* **Required work**:
Only one stretch of the data is wanted: the line containing "camera: 20 degrees left, 10 degrees up", the line containing "(687, 356) = (519, 220): yellow", and every line between them, copied exactly.

* **Study material**:
*** Block opens ***
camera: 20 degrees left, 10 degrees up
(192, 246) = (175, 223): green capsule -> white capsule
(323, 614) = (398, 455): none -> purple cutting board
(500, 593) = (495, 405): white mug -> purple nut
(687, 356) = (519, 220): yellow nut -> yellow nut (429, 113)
*** Block closes ***
*** Block opens ***
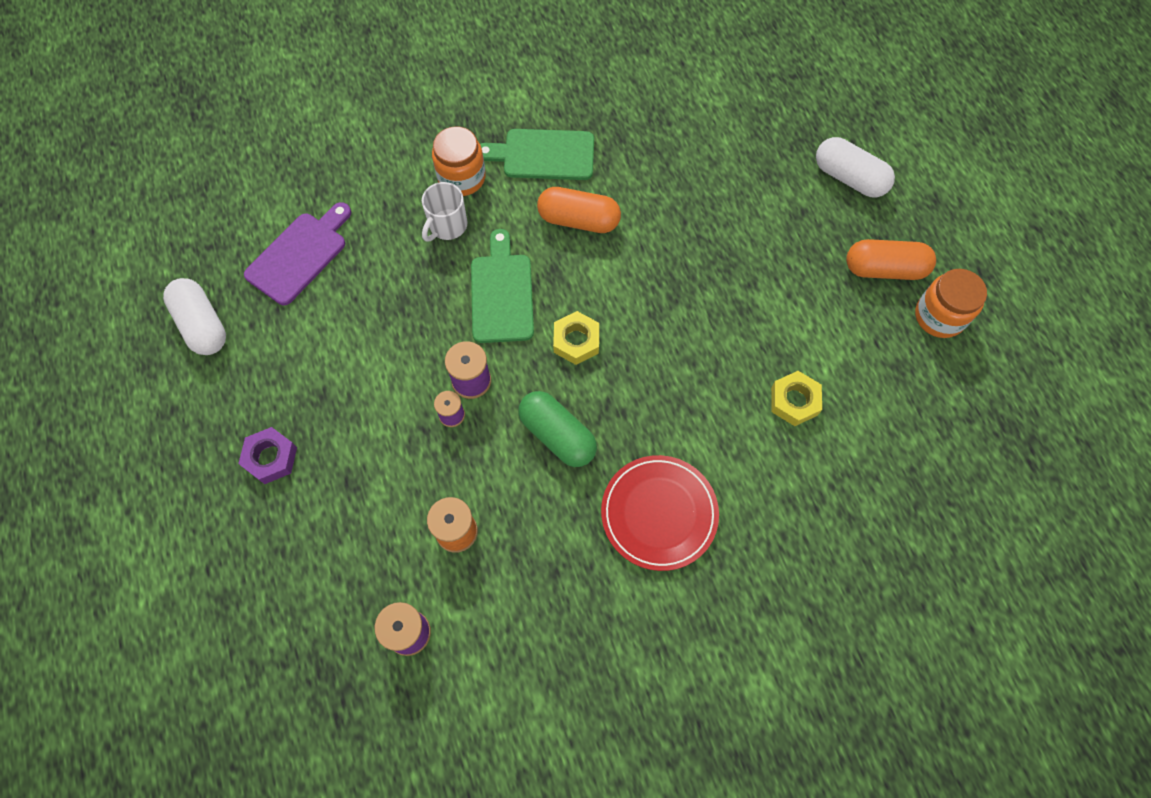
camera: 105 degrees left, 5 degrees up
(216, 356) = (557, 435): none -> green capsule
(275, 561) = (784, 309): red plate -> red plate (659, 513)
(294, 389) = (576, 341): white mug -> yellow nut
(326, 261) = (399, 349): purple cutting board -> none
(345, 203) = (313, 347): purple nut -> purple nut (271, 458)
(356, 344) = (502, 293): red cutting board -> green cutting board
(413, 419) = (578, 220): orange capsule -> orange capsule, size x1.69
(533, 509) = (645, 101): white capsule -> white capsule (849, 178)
*** Block closes ***
* **Response to the task**:
camera: 20 degrees left, 10 degrees up
(192, 246) = (175, 223): green capsule -> white capsule
(323, 614) = (398, 455): none -> purple cutting board
(500, 593) = (495, 405): white mug -> purple nut
(687, 356) = (519, 220): yellow nut -> yellow nut (429, 113)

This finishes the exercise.